■ **ABOUT THIS TASK**
An exact reproduction of the records is required. Images must be left out.

——————

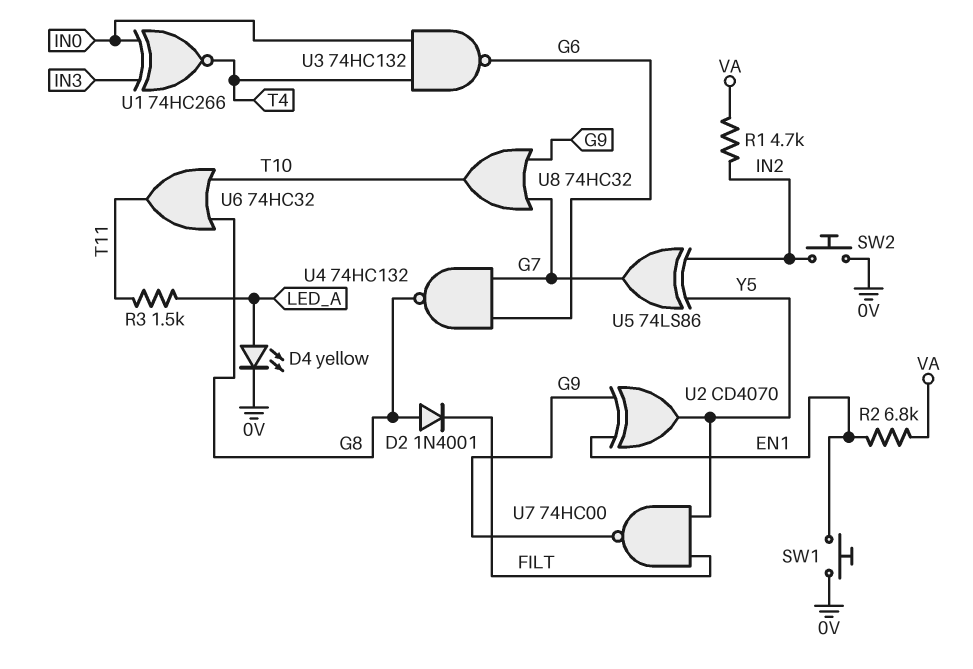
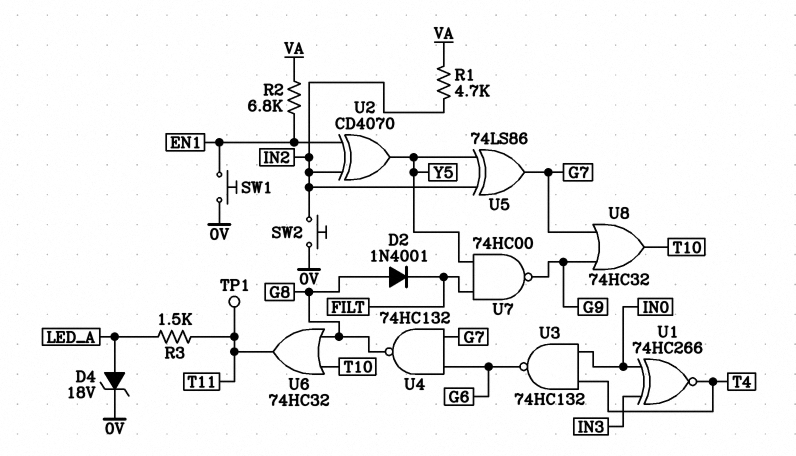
D4: LED yellow (A LED_A, K 0V) -> zener 18V (A LED_A, K 0V)
TP1: none -> test point (T11)
U2: XOR CD4070 (in EN1, in G9, out Y5) -> XOR CD4070 (in EN1, in IN2, out Y5)

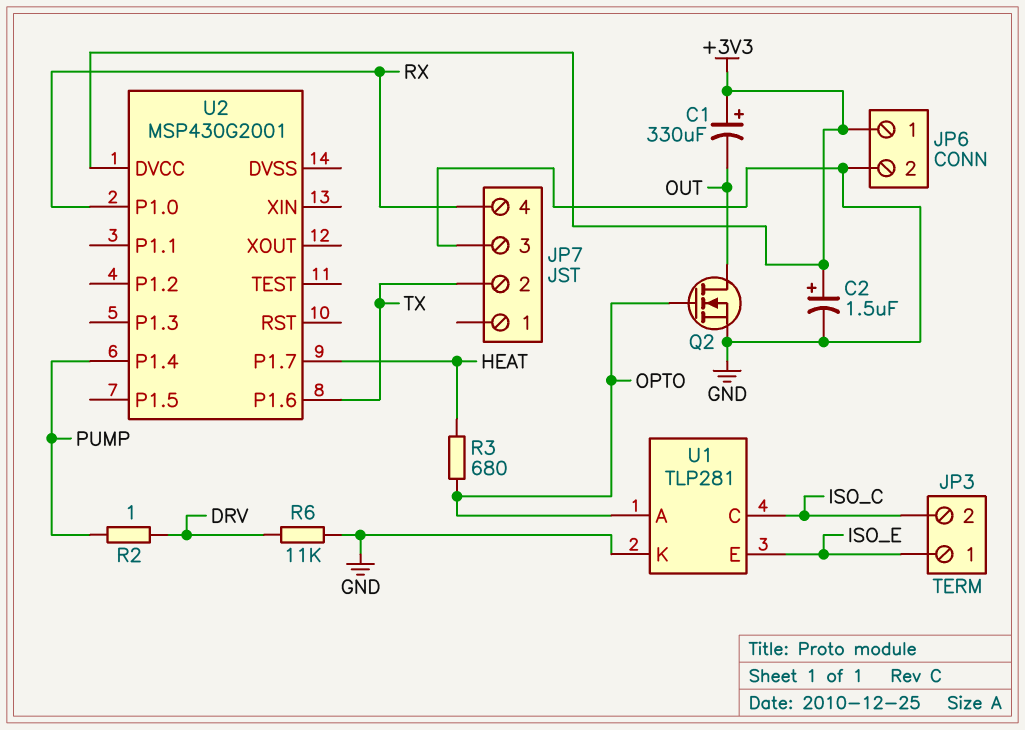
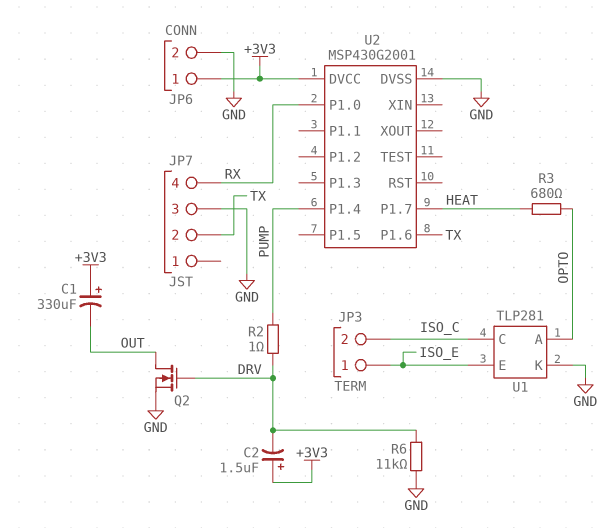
C2: 1.5uF (plus +3V3, minus GND) -> 1.5uF (plus +3V3, minus DRV)
Q2: NMOS (G OPTO, D OUT, S GND) -> NMOS (G DRV, D OUT, S GND)
U2 pin DVSS: none -> GND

——————

■ **ANSWER TO THE PROBLEM**
D4: LED yellow (A LED_A, K 0V) -> zener 18V (A LED_A, K 0V)
TP1: none -> test point (T11)
U2: XOR CD4070 (in EN1, in G9, out Y5) -> XOR CD4070 (in EN1, in IN2, out Y5)

C2: 1.5uF (plus +3V3, minus GND) -> 1.5uF (plus +3V3, minus DRV)
Q2: NMOS (G OPTO, D OUT, S GND) -> NMOS (G DRV, D OUT, S GND)
U2 pin DVSS: none -> GND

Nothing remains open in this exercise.